### Work to be completed
Since only part of the material below is wanted, output exactly the lines from the one with "red plate F1 level 1 -> red plate H2 level 1" up to and including the one with "black plate A2 level 1 -> none".

### Exercise input
.....
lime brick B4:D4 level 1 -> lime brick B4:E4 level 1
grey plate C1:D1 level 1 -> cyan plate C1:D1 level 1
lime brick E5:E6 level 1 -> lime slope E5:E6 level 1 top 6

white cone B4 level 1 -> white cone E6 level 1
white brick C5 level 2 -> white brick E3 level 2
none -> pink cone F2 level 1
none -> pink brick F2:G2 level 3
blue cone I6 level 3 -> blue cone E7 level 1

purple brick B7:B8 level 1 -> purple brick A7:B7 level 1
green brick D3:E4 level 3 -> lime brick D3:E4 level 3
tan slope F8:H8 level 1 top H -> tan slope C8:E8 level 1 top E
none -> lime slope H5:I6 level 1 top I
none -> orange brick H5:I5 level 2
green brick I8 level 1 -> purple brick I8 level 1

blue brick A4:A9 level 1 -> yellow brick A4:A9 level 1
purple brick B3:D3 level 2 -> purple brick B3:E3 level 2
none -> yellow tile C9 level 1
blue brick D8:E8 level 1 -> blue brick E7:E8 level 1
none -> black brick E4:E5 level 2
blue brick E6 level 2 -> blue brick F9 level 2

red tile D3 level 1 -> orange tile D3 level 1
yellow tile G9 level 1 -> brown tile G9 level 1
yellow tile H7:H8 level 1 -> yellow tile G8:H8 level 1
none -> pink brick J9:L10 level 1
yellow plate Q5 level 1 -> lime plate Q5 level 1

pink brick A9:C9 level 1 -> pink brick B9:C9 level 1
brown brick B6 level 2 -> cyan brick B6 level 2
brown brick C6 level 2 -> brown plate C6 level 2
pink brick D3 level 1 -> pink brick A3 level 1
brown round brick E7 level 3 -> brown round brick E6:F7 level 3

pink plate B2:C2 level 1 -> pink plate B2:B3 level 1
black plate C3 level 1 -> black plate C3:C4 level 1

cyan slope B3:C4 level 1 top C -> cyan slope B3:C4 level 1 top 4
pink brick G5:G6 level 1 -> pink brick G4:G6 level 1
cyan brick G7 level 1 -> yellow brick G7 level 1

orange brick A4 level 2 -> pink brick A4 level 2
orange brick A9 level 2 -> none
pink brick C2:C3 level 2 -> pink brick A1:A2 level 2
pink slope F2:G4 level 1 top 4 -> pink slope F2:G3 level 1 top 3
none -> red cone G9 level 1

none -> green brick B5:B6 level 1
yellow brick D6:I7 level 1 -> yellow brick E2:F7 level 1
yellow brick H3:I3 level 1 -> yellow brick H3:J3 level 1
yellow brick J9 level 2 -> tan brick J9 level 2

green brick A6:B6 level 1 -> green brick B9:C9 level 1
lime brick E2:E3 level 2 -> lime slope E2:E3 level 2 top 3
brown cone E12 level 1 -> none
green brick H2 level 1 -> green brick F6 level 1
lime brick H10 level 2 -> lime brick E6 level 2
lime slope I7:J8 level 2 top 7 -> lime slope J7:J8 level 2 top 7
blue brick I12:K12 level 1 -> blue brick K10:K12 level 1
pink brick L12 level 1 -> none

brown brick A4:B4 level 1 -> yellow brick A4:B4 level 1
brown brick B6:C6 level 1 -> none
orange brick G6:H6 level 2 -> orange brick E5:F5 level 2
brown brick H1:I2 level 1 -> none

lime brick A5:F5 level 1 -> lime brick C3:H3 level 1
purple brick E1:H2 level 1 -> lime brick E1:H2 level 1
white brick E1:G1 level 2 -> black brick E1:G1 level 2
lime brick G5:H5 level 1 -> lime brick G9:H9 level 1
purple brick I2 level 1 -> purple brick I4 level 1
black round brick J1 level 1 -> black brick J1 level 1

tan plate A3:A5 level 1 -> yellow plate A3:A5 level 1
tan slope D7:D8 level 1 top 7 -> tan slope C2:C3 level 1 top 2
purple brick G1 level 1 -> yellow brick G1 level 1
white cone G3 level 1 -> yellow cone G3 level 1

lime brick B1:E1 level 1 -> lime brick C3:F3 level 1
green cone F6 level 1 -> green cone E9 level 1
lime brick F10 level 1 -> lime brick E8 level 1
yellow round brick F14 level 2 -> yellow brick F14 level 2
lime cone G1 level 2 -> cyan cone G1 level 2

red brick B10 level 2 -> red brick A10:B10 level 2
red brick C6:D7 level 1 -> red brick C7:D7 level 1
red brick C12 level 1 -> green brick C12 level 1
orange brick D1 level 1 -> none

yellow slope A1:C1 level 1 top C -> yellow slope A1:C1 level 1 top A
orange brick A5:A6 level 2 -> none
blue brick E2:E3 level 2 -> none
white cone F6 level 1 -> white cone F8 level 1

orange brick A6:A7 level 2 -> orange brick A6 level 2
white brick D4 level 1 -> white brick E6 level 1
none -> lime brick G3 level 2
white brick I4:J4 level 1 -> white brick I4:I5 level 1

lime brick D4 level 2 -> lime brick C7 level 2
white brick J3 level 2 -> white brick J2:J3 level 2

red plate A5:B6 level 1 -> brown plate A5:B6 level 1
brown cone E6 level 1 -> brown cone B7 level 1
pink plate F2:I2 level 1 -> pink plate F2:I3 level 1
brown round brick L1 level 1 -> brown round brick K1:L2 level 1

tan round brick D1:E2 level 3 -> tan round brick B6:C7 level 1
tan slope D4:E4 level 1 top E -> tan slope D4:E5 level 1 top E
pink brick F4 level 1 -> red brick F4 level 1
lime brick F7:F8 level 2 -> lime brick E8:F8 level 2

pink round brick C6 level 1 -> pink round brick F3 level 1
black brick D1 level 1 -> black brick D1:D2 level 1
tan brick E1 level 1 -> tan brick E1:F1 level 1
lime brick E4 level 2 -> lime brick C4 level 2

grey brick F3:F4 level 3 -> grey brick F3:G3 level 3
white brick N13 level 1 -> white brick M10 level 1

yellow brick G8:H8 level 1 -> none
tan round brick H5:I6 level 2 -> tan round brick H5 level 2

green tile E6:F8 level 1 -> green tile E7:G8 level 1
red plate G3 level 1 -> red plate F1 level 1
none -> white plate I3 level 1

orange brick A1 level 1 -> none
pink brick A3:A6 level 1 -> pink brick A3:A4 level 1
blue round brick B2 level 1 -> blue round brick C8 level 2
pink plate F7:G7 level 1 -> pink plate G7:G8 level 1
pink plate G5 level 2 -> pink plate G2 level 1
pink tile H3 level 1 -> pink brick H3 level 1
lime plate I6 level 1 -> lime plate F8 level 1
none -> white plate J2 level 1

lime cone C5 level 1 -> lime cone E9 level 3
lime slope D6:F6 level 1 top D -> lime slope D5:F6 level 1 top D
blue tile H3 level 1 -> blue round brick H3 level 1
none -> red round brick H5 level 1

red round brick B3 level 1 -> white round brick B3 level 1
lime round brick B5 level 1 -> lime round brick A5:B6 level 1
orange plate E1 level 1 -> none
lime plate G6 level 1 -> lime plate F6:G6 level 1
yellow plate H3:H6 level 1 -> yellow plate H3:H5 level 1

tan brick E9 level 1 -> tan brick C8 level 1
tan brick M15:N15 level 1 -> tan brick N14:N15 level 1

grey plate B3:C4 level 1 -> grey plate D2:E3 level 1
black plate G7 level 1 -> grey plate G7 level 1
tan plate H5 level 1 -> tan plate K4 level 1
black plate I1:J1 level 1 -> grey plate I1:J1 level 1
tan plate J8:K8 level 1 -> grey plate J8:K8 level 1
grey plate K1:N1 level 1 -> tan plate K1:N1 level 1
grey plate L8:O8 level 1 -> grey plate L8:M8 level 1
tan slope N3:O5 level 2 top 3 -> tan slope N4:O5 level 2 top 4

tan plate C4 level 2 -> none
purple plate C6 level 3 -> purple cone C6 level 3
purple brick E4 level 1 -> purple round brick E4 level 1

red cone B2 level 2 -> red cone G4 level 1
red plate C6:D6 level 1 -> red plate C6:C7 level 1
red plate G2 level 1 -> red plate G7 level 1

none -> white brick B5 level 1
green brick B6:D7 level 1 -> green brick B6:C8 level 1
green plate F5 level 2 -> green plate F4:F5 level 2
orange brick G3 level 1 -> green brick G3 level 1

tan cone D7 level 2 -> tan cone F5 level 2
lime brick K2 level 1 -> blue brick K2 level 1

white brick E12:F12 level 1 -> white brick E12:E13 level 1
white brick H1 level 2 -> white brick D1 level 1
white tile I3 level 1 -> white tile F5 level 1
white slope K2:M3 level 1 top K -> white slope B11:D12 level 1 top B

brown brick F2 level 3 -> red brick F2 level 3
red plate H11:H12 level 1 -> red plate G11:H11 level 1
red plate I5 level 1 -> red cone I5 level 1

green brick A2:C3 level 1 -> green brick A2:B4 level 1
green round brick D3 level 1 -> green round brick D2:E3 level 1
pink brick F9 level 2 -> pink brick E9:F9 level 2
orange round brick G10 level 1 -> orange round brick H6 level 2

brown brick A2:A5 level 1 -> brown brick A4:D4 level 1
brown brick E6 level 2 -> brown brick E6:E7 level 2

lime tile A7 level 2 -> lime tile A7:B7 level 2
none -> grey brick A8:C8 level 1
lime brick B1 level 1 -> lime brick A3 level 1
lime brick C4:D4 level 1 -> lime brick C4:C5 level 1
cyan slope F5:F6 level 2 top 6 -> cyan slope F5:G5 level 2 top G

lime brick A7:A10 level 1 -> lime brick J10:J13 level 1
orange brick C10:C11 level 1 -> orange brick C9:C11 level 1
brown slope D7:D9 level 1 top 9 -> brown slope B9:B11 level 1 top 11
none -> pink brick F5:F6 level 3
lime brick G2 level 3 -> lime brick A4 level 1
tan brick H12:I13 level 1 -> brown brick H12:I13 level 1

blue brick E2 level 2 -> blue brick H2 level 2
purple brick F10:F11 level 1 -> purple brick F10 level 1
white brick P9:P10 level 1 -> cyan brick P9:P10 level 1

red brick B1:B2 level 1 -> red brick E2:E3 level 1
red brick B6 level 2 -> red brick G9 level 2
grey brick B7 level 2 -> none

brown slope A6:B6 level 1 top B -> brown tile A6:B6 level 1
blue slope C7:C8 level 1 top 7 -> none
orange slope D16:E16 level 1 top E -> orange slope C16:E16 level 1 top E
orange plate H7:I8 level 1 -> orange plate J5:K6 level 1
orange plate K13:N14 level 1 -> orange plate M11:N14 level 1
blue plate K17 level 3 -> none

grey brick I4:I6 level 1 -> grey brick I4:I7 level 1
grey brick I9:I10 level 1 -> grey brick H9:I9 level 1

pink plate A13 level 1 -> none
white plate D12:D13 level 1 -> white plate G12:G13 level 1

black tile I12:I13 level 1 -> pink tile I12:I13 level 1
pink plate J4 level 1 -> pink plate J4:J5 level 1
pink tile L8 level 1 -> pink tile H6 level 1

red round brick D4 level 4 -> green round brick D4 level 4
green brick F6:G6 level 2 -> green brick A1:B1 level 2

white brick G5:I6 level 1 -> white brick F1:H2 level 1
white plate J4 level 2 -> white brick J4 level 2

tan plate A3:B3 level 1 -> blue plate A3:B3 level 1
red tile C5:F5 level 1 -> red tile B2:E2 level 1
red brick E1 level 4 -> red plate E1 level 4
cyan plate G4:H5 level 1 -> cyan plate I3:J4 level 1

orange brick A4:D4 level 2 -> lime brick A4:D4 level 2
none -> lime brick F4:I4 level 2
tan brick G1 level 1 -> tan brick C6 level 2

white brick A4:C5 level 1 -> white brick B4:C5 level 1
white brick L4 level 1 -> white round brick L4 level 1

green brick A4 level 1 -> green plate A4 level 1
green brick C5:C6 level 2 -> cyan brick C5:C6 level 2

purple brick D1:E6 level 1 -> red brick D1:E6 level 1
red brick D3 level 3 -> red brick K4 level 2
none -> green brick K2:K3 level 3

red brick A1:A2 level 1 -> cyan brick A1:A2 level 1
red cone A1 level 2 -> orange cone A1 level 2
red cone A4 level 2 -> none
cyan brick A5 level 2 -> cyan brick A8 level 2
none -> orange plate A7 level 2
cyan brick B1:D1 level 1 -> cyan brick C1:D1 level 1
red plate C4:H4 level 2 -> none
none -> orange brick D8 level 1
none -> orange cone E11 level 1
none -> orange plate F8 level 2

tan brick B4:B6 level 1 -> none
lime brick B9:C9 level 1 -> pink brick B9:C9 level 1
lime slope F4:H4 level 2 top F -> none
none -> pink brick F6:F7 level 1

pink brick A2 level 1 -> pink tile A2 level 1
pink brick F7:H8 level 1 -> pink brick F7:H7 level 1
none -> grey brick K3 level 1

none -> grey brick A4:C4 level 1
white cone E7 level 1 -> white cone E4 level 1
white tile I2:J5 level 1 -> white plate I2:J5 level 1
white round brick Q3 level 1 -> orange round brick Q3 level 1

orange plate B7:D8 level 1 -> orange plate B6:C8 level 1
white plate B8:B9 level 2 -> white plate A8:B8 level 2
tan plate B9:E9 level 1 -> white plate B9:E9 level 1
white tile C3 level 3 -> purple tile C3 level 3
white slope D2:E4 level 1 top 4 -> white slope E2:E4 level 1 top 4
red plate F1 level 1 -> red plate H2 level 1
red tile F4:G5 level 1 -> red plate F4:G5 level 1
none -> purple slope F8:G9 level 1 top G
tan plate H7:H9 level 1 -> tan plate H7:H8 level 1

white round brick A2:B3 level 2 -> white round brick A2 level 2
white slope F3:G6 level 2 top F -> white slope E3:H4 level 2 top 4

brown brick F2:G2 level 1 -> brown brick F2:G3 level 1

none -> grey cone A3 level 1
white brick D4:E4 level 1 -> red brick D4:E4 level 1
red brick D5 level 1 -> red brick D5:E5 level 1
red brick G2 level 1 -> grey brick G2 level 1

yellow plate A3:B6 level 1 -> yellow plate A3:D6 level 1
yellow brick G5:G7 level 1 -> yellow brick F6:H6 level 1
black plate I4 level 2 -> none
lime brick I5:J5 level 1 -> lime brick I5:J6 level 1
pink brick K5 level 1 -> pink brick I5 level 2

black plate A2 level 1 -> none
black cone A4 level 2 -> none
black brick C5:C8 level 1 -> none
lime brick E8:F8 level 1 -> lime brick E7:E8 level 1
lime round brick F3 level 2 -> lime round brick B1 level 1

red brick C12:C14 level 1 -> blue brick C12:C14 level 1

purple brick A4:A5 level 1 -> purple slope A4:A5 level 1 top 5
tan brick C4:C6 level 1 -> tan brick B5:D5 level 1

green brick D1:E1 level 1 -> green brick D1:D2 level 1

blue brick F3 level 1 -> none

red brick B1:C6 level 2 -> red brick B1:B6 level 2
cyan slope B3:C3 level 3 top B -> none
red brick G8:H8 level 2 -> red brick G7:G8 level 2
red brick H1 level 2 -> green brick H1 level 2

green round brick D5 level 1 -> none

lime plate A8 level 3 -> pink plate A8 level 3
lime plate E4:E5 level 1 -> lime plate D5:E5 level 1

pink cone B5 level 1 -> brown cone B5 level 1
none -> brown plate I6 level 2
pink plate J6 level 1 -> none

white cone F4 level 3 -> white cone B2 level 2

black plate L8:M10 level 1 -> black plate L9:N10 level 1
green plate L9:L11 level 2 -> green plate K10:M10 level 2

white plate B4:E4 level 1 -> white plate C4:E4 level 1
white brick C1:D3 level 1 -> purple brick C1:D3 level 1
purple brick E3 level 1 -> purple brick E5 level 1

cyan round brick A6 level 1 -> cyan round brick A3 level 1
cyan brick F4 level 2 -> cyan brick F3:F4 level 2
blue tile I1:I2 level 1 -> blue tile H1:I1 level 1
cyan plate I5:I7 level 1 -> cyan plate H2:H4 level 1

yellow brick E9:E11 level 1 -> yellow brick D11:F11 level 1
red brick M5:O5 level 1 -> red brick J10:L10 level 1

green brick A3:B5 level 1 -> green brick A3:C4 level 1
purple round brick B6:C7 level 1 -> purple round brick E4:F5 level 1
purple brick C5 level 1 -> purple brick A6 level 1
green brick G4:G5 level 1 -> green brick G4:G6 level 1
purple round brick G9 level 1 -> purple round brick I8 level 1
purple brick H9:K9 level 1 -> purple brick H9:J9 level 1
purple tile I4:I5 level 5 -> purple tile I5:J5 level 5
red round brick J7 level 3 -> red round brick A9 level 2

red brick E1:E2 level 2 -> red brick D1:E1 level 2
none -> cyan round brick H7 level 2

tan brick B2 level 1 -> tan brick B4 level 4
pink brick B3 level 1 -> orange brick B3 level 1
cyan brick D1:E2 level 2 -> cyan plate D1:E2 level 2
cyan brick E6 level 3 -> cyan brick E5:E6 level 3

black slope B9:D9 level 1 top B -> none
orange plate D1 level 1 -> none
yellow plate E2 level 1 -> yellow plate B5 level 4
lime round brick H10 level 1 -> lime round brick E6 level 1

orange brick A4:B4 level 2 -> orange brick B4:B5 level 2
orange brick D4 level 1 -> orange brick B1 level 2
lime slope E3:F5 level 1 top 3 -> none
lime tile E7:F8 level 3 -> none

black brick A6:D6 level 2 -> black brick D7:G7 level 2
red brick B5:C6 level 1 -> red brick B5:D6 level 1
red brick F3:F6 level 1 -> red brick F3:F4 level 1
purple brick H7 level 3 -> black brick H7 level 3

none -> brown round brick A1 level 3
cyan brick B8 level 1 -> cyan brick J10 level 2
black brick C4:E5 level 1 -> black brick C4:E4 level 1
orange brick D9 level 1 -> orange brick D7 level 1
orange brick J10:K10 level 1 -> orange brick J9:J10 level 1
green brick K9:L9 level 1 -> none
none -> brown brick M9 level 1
.....
### Exercise result
red plate F1 level 1 -> red plate H2 level 1
red tile F4:G5 level 1 -> red plate F4:G5 level 1
none -> purple slope F8:G9 level 1 top G
tan plate H7:H9 level 1 -> tan plate H7:H8 level 1

white round brick A2:B3 level 2 -> white round brick A2 level 2
white slope F3:G6 level 2 top F -> white slope E3:H4 level 2 top 4

brown brick F2:G2 level 1 -> brown brick F2:G3 level 1

none -> grey cone A3 level 1
white brick D4:E4 level 1 -> red brick D4:E4 level 1
red brick D5 level 1 -> red brick D5:E5 level 1
red brick G2 level 1 -> grey brick G2 level 1

yellow plate A3:B6 level 1 -> yellow plate A3:D6 level 1
yellow brick G5:G7 level 1 -> yellow brick F6:H6 level 1
black plate I4 level 2 -> none
lime brick I5:J5 level 1 -> lime brick I5:J6 level 1
pink brick K5 level 1 -> pink brick I5 level 2

black plate A2 level 1 -> none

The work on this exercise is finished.